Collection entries
********

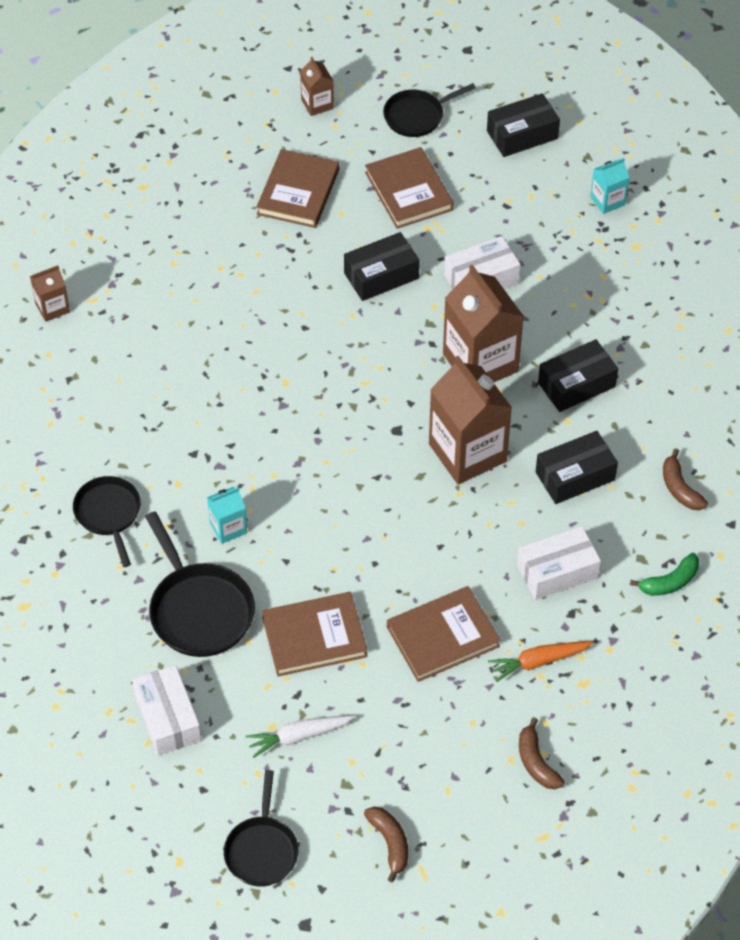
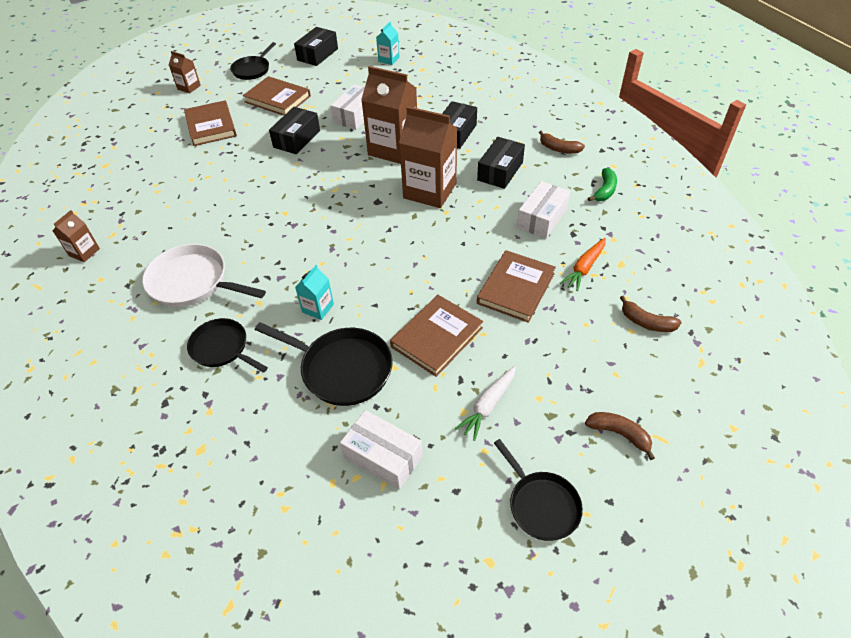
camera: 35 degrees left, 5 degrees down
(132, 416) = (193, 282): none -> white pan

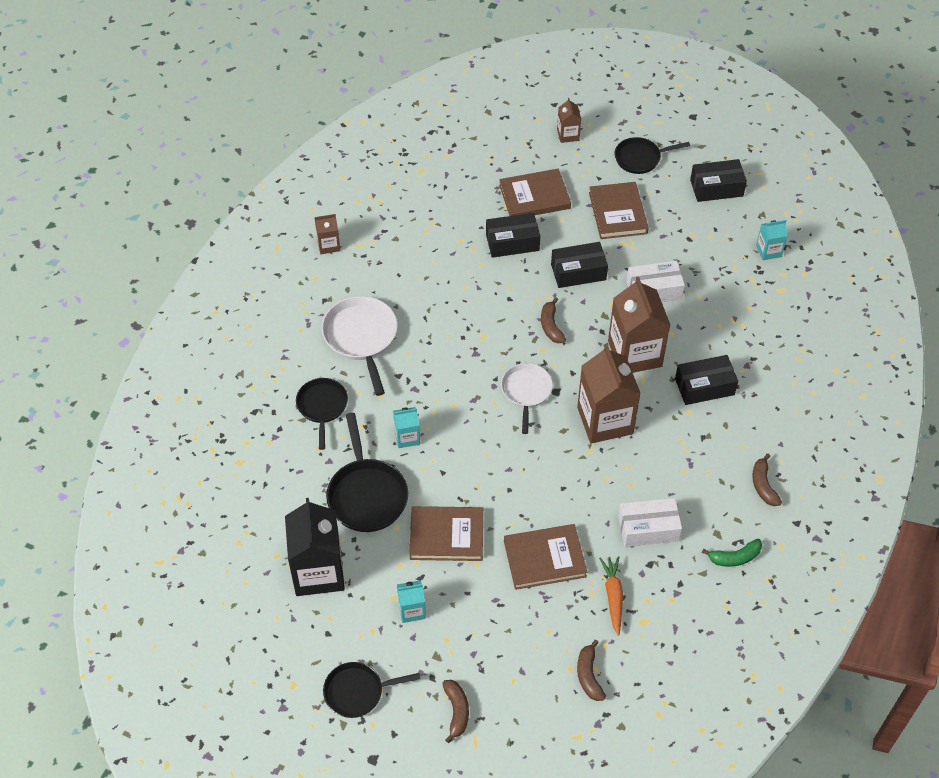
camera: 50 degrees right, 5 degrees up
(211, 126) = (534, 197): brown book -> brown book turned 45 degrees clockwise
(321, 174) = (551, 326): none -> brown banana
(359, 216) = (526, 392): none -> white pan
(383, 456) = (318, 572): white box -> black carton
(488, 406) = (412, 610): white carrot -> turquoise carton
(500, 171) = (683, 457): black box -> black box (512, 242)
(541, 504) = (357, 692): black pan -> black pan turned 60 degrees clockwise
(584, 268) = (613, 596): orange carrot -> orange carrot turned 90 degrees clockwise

********

Without any picture, return exactly the lines of the records above from the first through the line that contains "(383, 456) = (318, 572): white".

§ **Exercise result**
camera: 35 degrees left, 5 degrees down
(132, 416) = (193, 282): none -> white pan

camera: 50 degrees right, 5 degrees up
(211, 126) = (534, 197): brown book -> brown book turned 45 degrees clockwise
(321, 174) = (551, 326): none -> brown banana
(359, 216) = (526, 392): none -> white pan
(383, 456) = (318, 572): white box -> black carton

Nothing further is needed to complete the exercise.